__YOUR OBJECTIVE__.
Task for the records below: copy exactly, and only, the line containing "Plans: [424,409,452,431] ->" and every line after it to the end, with pictures left out.

__INPUT MATERIAL__.
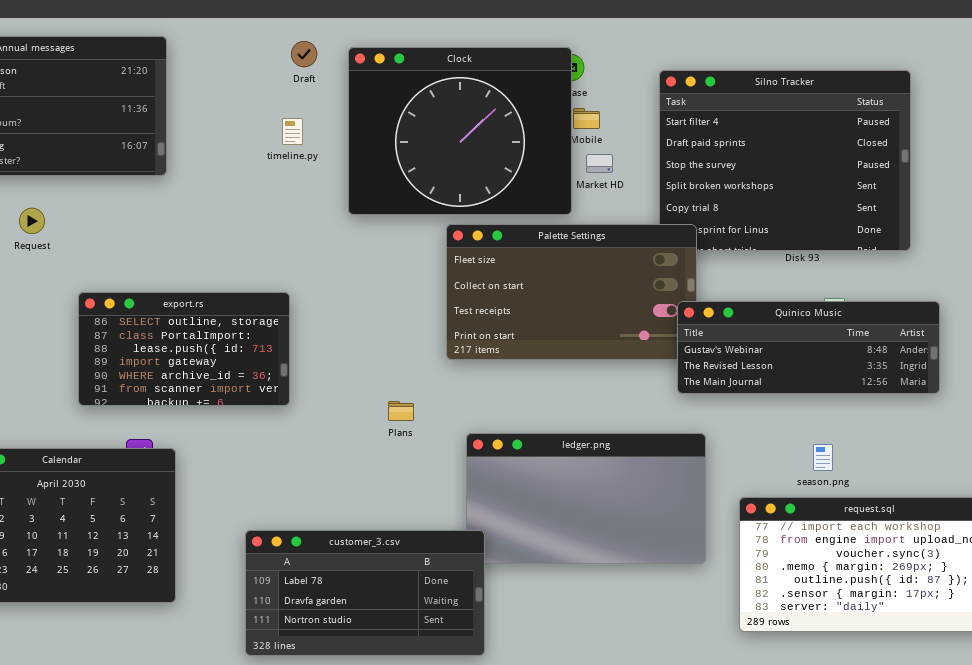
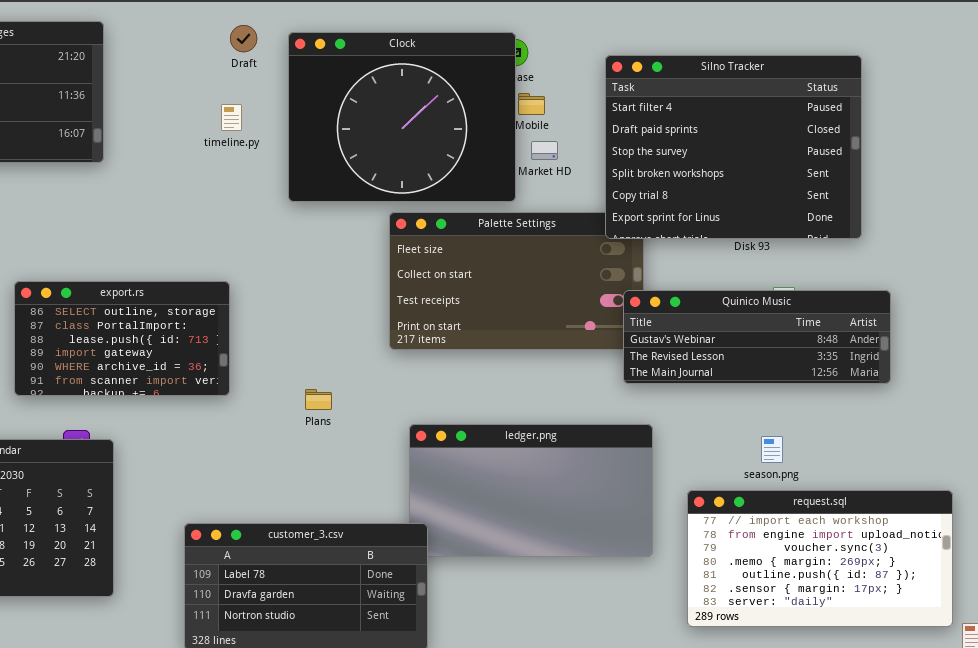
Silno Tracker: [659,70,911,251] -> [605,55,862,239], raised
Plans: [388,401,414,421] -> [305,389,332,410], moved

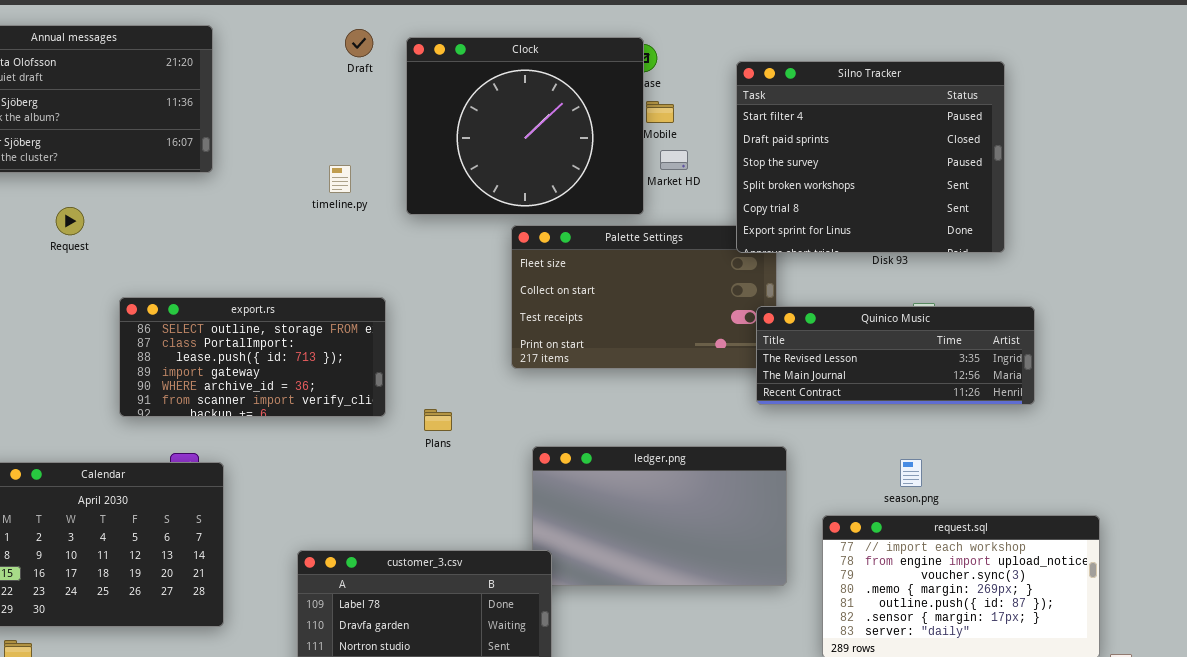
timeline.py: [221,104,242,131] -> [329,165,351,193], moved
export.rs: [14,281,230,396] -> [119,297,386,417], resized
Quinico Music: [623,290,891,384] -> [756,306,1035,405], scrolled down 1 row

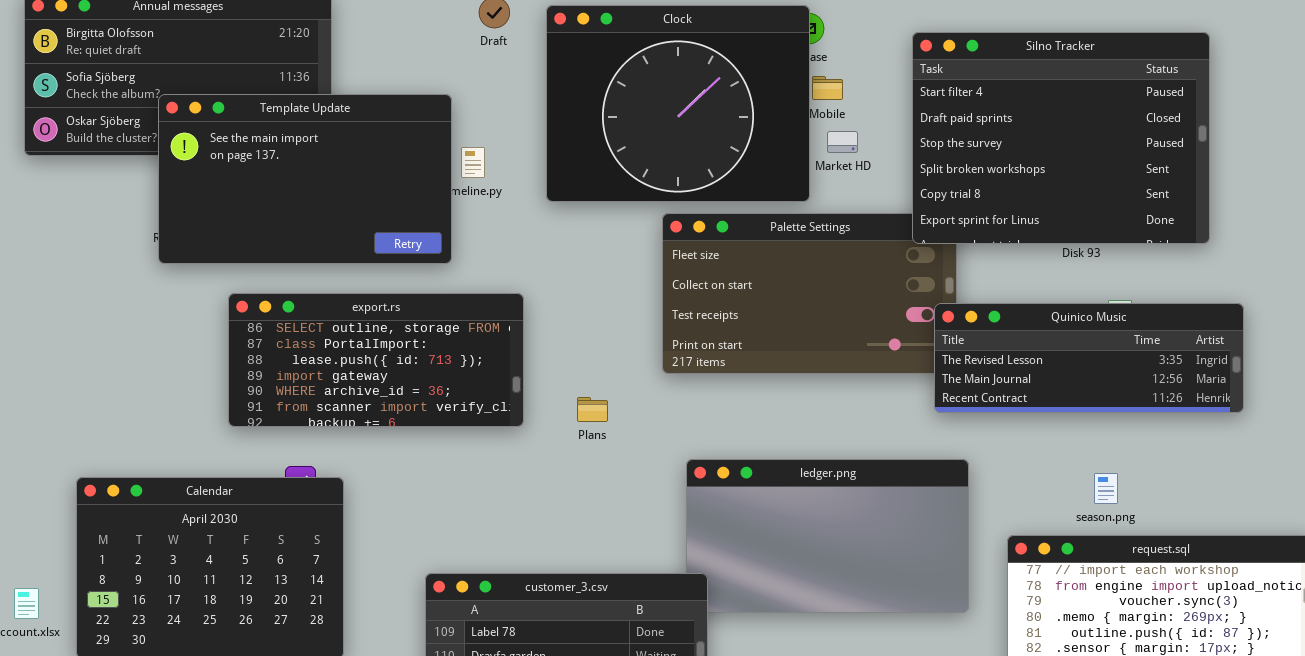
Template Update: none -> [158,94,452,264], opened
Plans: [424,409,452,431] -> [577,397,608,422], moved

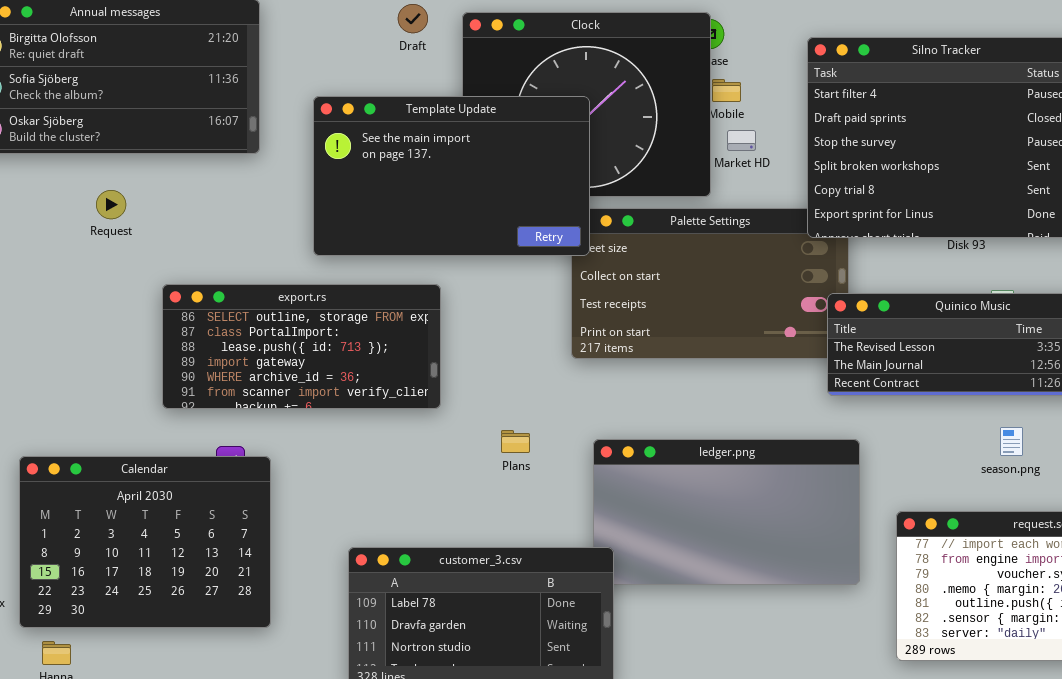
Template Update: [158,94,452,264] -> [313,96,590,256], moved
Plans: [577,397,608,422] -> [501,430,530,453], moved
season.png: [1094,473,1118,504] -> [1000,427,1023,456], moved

__WORKED SOLUTION__.
Plans: [424,409,452,431] -> [577,397,608,422], moved

Template Update: [158,94,452,264] -> [313,96,590,256], moved
Plans: [577,397,608,422] -> [501,430,530,453], moved
season.png: [1094,473,1118,504] -> [1000,427,1023,456], moved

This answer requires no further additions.